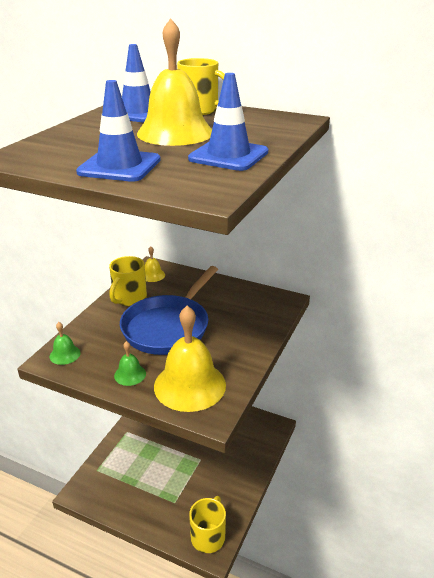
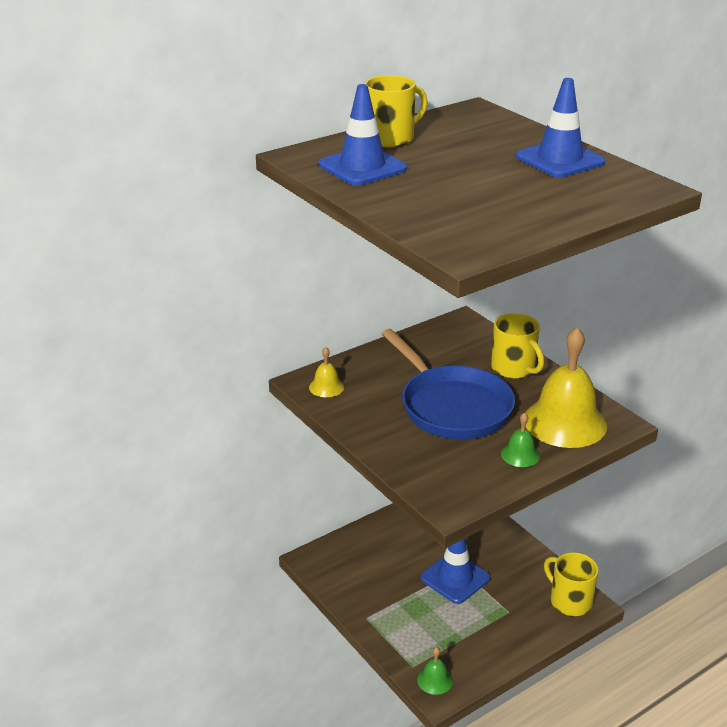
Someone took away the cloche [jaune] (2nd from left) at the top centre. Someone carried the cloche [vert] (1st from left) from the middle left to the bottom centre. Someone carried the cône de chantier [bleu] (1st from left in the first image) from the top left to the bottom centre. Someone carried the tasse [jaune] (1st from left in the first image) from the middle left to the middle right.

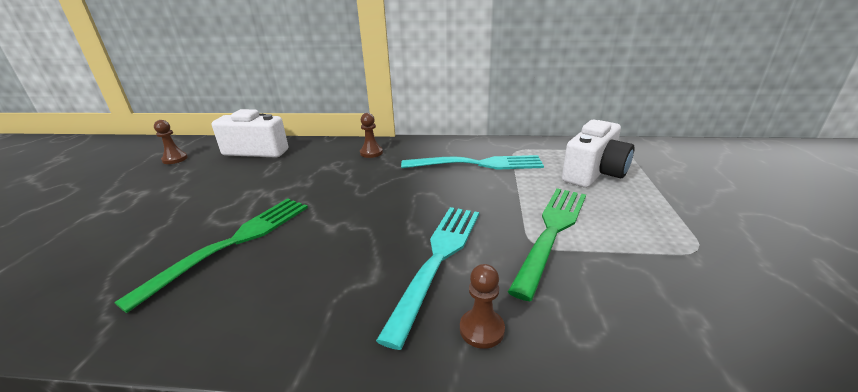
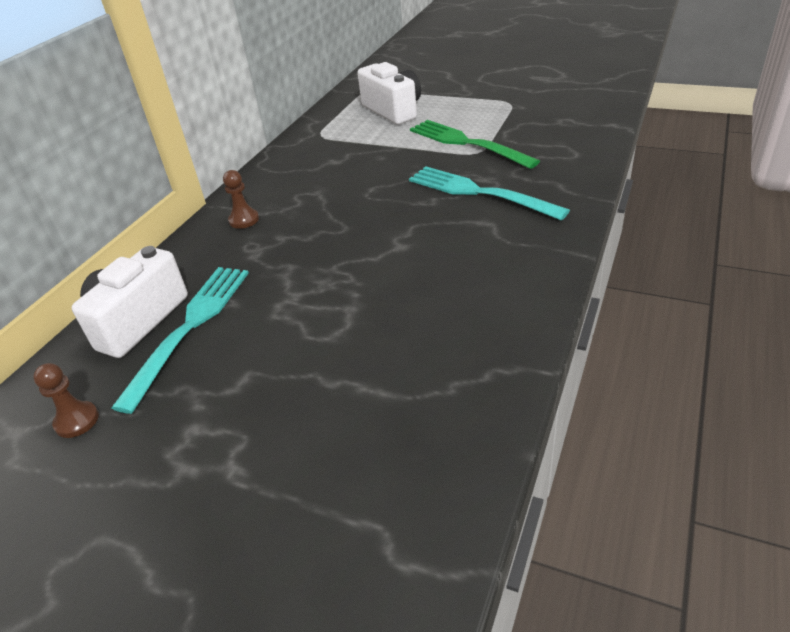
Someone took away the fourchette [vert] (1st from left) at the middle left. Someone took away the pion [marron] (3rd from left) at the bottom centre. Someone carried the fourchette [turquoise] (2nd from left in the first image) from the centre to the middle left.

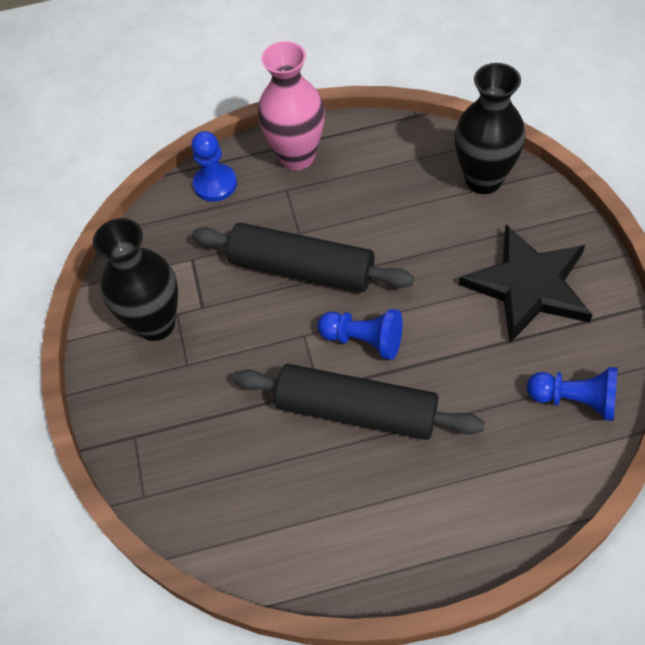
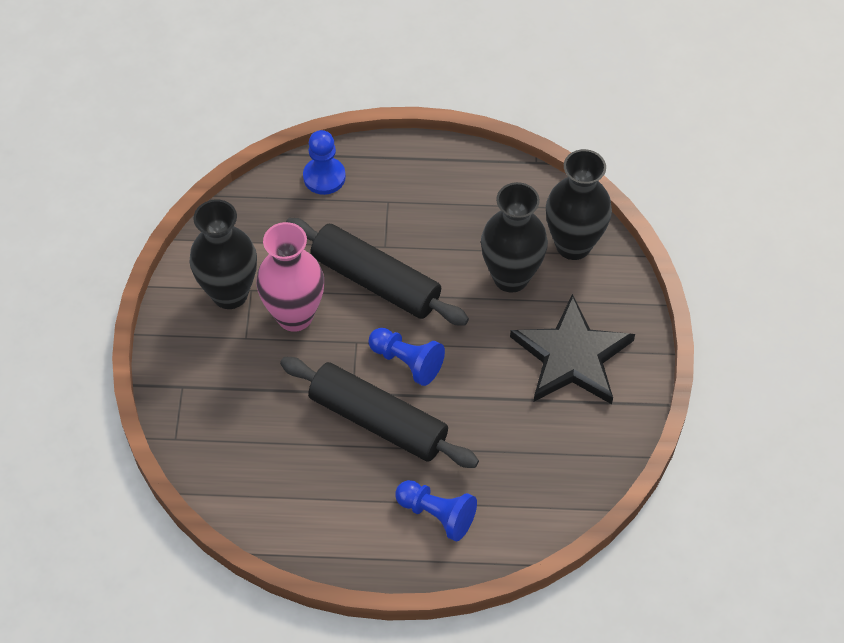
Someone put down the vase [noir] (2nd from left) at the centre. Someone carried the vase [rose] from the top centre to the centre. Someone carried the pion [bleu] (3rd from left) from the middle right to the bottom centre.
※
◆ **Exercise**
Retype the listing exactly. Leave the pictures out.

◆ **Response for this exercise**
Someone took away the cloche [jaune] (2nd from left) at the top centre. Someone carried the cloche [vert] (1st from left) from the middle left to the bottom centre. Someone carried the cône de chantier [bleu] (1st from left in the first image) from the top left to the bottom centre. Someone carried the tasse [jaune] (1st from left in the first image) from the middle left to the middle right.

Someone took away the fourchette [vert] (1st from left) at the middle left. Someone took away the pion [marron] (3rd from left) at the bottom centre. Someone carried the fourchette [turquoise] (2nd from left in the first image) from the centre to the middle left.

Someone put down the vase [noir] (2nd from left) at the centre. Someone carried the vase [rose] from the top centre to the centre. Someone carried the pion [bleu] (3rd from left) from the middle right to the bottom centre.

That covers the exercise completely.